↓↓↓
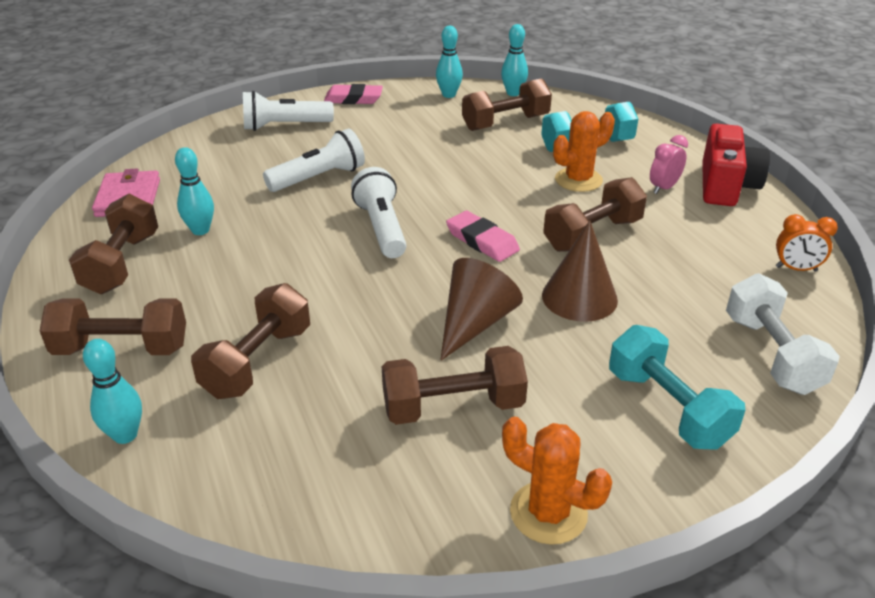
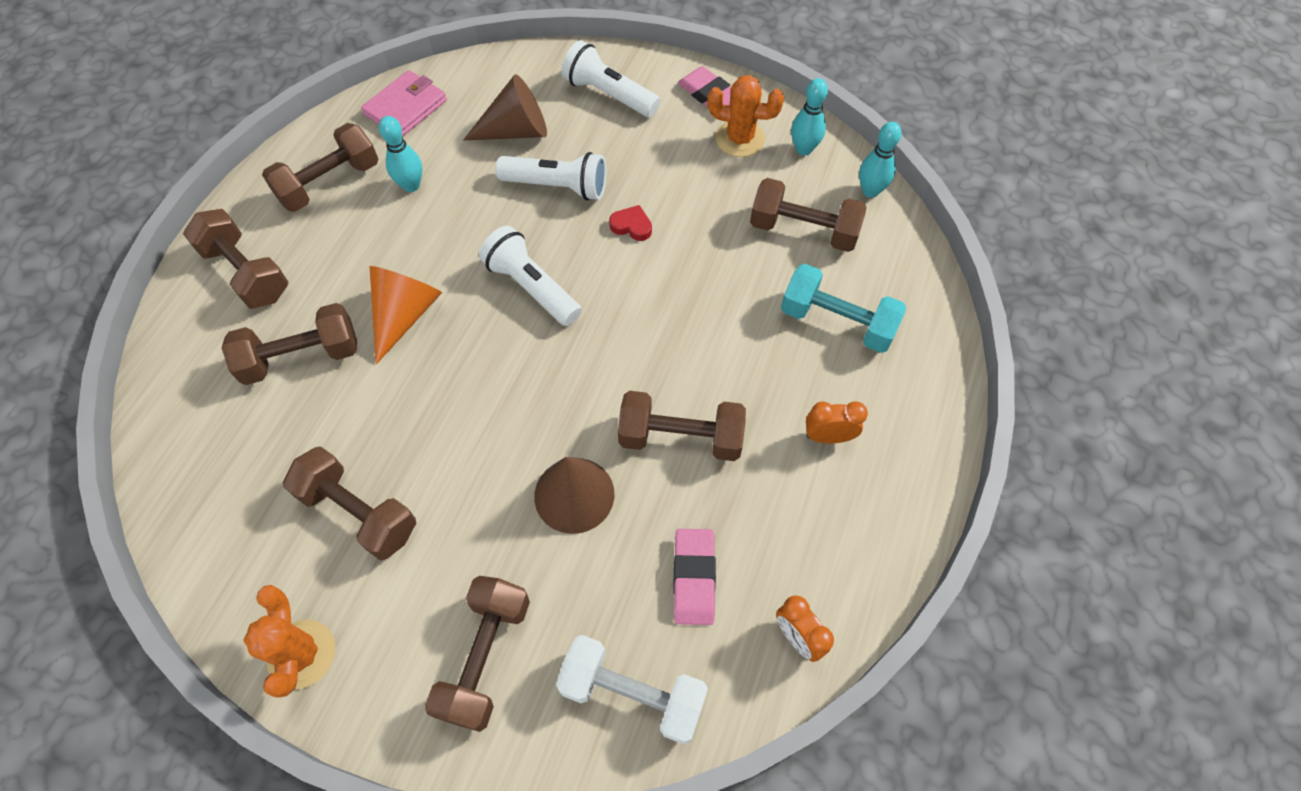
camera: 45 degrees right, 25 degrees up
(125, 435) = (175, 354): turquoise bowling pin -> none
(309, 291) = (405, 315): none -> orange cone
(382, 228) = (531, 287): white flashlight -> white flashlight turned 75 degrees counterclockwise
(401, 170) = (631, 226): none -> red heart
(475, 323) = (468, 449): brown cone -> brown cone (516, 131)
(482, 241) = (585, 367): pink eraser -> pink eraser (694, 578)
(578, 180) = (763, 361): orange cactus -> orange cactus (740, 139)
(663, 188) = (828, 437): pink clock -> orange clock
(667, 408) = (485, 657): turquoise dumbbell -> brown dumbbell
(726, 186) = (894, 485): red camera -> none
(771, 354) = (632, 693): white dumbbell -> white dumbbell turned 75 degrees clockwise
↑↑↑
WHAT IS BEING ASKED ::
Repeat, exactly and in full, all the material above except its pictures.

RESPONSE TO THE TASK ::
camera: 45 degrees right, 25 degrees up
(125, 435) = (175, 354): turquoise bowling pin -> none
(309, 291) = (405, 315): none -> orange cone
(382, 228) = (531, 287): white flashlight -> white flashlight turned 75 degrees counterclockwise
(401, 170) = (631, 226): none -> red heart
(475, 323) = (468, 449): brown cone -> brown cone (516, 131)
(482, 241) = (585, 367): pink eraser -> pink eraser (694, 578)
(578, 180) = (763, 361): orange cactus -> orange cactus (740, 139)
(663, 188) = (828, 437): pink clock -> orange clock
(667, 408) = (485, 657): turquoise dumbbell -> brown dumbbell
(726, 186) = (894, 485): red camera -> none
(771, 354) = (632, 693): white dumbbell -> white dumbbell turned 75 degrees clockwise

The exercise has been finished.